_DATA PROVIDED_:
· · · · ·

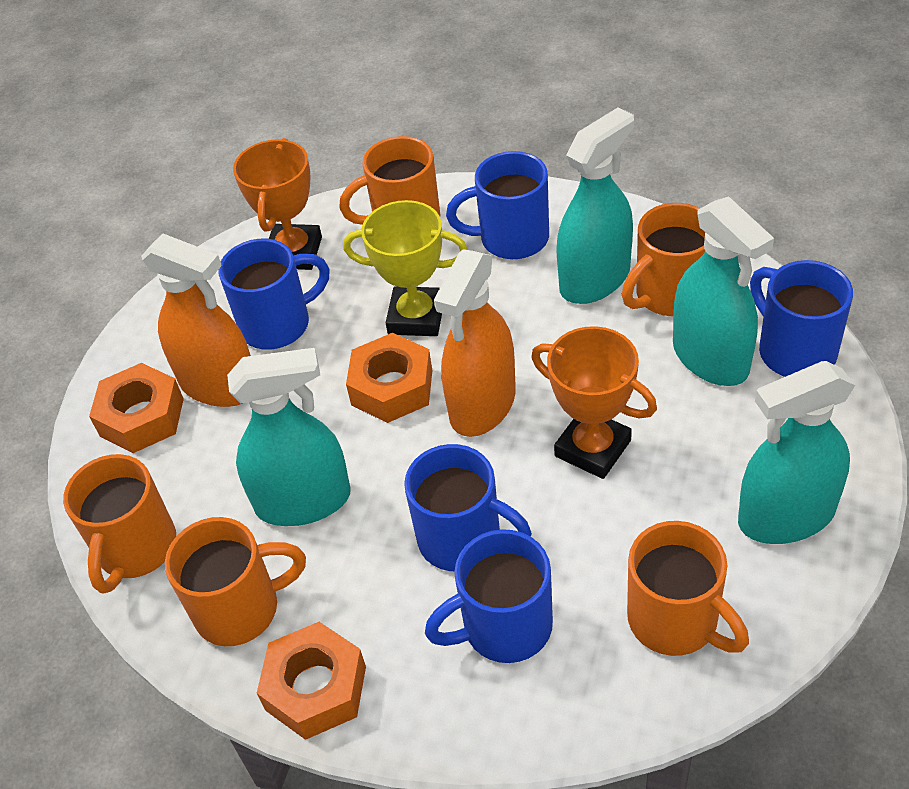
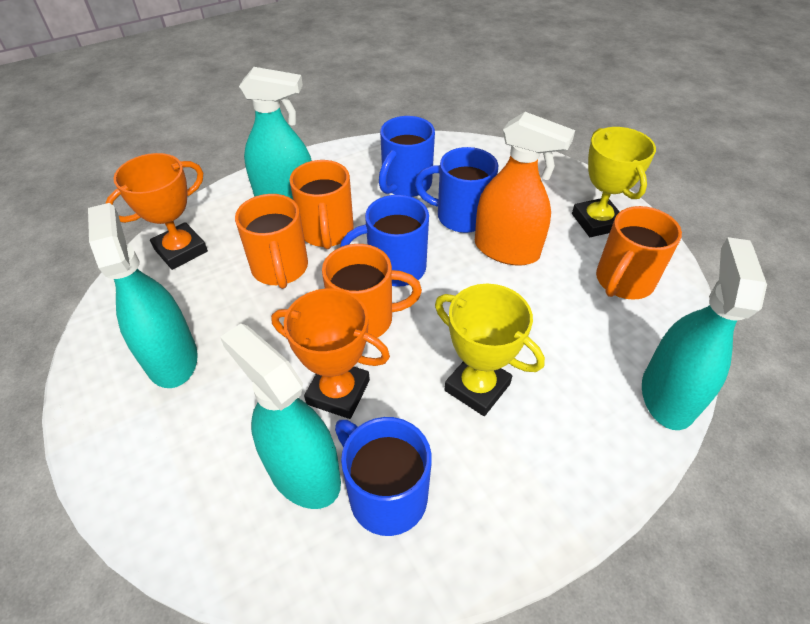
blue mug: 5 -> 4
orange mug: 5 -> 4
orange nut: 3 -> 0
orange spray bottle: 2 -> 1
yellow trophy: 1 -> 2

· · · · ·

_HOW TO COMPLETE THIS TASK_: The lines to report are those in the material above that contain the word "orange"; copy every one of them.

_EXERCISE RESPONSE_:
orange mug: 5 -> 4
orange nut: 3 -> 0
orange spray bottle: 2 -> 1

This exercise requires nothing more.